▸ Work item
Please copy the entries below word for word, leaving out any image.
-- Listed records follows --
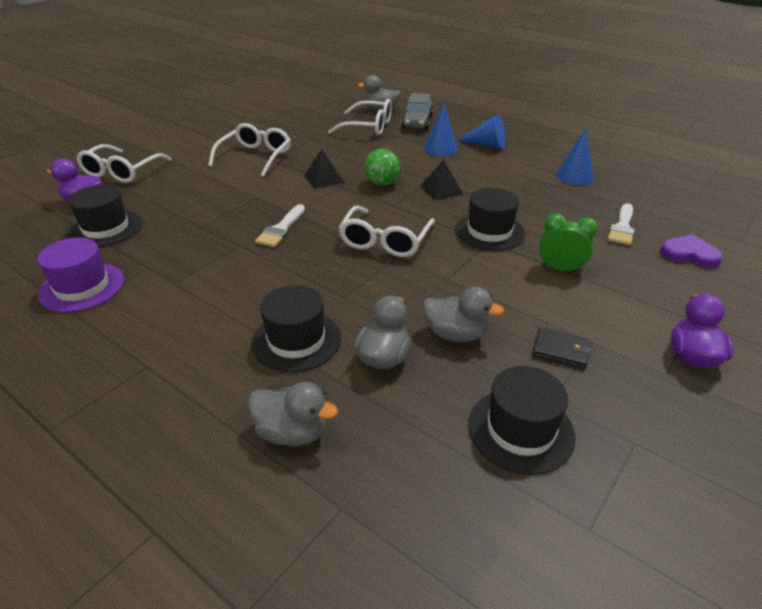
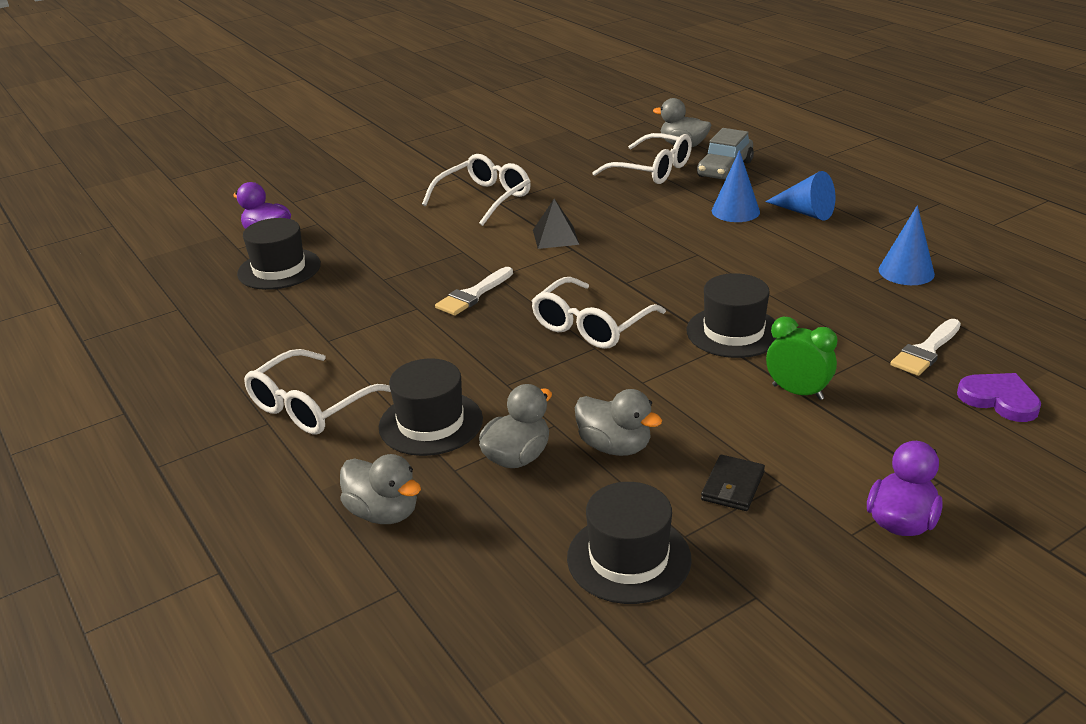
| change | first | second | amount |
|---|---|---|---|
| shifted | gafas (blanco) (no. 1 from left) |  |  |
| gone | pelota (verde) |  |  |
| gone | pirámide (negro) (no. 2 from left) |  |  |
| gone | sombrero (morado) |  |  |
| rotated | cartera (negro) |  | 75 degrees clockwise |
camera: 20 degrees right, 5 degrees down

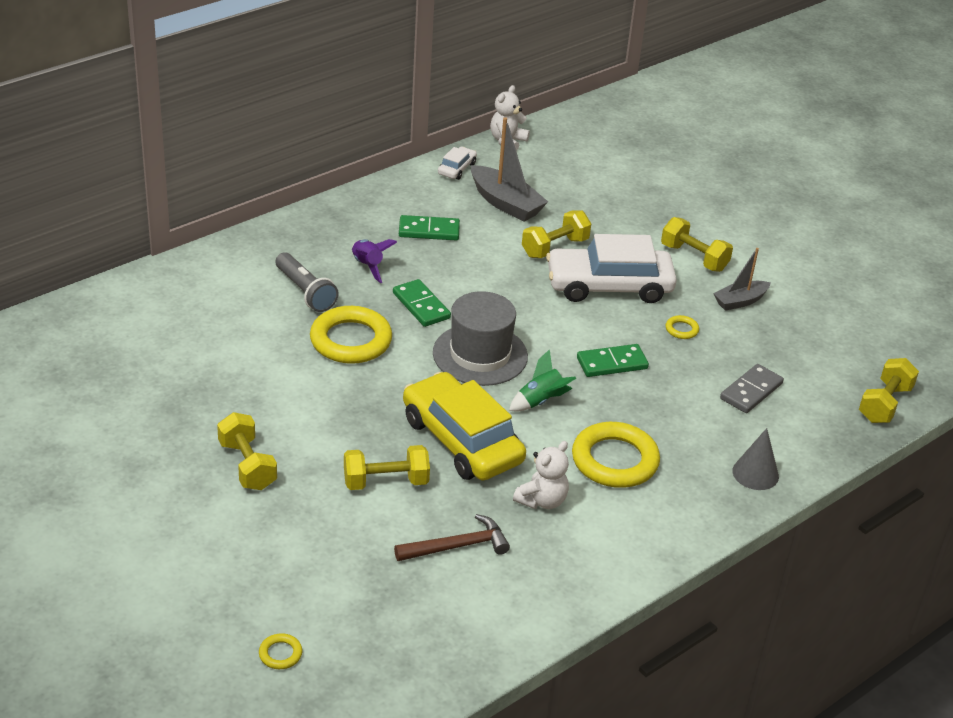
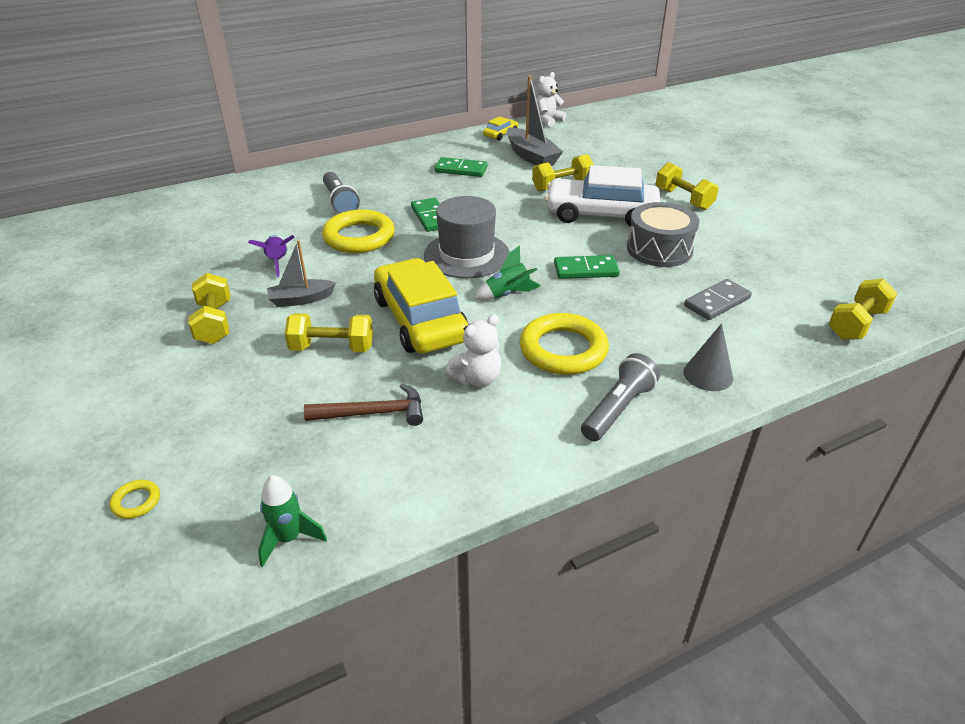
| change | first | second | amount |
|---|---|---|---|
| repainted | coche (blanco) (no. 1 from left) | coche (amarillo) (no. 2 from left) |  |
| shifted | cohete (morado) |  |  |
| shifted | barco (gris) (no. 2 from left in the first image) | barco (gris) (no. 1 from left) |  |
| swapped | anillo (amarillo) (no. 4 from left) | tambor (gris) |  |
| new |  | lámpara de mano (gris) (no. 2 from left) |  |
| new |  | cohete (verde) (no. 1 from left) |  |
camera: 15 degrees right, 0 degrees up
-- Listed records concluded --
▸ Solution to this task
| change | first | second | amount |
|---|---|---|---|
| shifted | gafas (blanco) (no. 1 from left) |  |  |
| gone | pelota (verde) |  |  |
| gone | pirámide (negro) (no. 2 from left) |  |  |
| gone | sombrero (morado) |  |  |
| rotated | cartera (negro) |  | 75 degrees clockwise |
camera: 20 degrees right, 5 degrees down

| change | first | second | amount |
|---|---|---|---|
| repainted | coche (blanco) (no. 1 from left) | coche (amarillo) (no. 2 from left) |  |
| shifted | cohete (morado) |  |  |
| shifted | barco (gris) (no. 2 from left in the first image) | barco (gris) (no. 1 from left) |  |
| swapped | anillo (amarillo) (no. 4 from left) | tambor (gris) |  |
| new |  | lámpara de mano (gris) (no. 2 from left) |  |
| new |  | cohete (verde) (no. 1 from left) |  |
camera: 15 degrees right, 0 degrees up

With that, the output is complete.